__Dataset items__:
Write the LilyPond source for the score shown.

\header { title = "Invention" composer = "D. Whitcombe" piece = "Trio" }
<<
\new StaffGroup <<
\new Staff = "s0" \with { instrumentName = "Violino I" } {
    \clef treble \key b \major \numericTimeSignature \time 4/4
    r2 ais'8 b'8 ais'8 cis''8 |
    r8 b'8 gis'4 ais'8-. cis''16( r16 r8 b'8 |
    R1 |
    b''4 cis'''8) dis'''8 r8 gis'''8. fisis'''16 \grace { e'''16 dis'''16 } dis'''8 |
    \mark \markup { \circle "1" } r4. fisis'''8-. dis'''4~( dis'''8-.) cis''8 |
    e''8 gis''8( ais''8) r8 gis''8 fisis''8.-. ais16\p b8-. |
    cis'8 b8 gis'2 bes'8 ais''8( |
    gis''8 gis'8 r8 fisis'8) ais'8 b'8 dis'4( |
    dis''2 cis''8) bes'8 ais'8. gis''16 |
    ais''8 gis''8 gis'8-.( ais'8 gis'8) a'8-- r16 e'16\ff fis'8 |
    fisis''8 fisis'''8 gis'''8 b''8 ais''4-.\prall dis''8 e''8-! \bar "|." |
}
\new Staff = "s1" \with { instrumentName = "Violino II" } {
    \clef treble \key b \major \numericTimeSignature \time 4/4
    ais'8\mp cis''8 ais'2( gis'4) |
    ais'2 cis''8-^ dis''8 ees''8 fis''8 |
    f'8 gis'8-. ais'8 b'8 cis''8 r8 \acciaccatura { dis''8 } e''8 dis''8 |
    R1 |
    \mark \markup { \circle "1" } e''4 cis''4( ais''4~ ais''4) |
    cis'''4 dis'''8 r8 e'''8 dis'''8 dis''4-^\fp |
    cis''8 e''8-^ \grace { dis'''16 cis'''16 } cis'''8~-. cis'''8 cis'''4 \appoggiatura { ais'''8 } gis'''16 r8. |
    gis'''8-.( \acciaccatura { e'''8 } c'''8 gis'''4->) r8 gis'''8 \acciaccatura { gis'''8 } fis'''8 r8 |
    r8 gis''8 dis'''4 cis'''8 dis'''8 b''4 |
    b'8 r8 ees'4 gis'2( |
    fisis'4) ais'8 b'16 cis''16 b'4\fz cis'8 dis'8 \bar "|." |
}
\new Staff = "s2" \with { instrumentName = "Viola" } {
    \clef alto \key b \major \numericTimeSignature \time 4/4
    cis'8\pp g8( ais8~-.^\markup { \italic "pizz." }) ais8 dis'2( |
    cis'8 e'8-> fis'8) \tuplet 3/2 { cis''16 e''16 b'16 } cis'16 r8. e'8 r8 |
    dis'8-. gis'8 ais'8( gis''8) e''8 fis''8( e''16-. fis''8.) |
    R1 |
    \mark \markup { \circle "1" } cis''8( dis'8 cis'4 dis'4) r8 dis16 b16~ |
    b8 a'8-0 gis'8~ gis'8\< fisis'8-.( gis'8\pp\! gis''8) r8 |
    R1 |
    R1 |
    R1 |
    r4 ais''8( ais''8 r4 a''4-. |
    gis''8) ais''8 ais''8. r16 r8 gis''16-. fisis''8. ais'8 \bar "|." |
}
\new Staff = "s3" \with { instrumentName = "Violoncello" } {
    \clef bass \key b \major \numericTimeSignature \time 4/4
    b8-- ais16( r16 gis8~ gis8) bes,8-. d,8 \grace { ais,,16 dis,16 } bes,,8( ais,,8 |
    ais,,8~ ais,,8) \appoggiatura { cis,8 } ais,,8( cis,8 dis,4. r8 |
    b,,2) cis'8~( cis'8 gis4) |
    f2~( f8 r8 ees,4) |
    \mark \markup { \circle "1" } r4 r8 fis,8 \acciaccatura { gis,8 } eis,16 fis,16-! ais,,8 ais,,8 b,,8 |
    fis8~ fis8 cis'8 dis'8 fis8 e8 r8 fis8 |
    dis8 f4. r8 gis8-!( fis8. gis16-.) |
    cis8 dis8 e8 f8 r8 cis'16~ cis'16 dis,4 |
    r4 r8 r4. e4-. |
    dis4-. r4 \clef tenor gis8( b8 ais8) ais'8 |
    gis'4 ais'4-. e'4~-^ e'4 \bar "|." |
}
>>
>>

__Prompt__:
Pick out every line in the items above that contains the string "clef", and copy each one in full.

__Task answer__:
    \clef treble \key b \major \numericTimeSignature \time 4/4
    \clef treble \key b \major \numericTimeSignature \time 4/4
    \clef alto \key b \major \numericTimeSignature \time 4/4
    \clef bass \key b \major \numericTimeSignature \time 4/4
    dis4-. r4 \clef tenor gis8( b8 ais8) ais'8 |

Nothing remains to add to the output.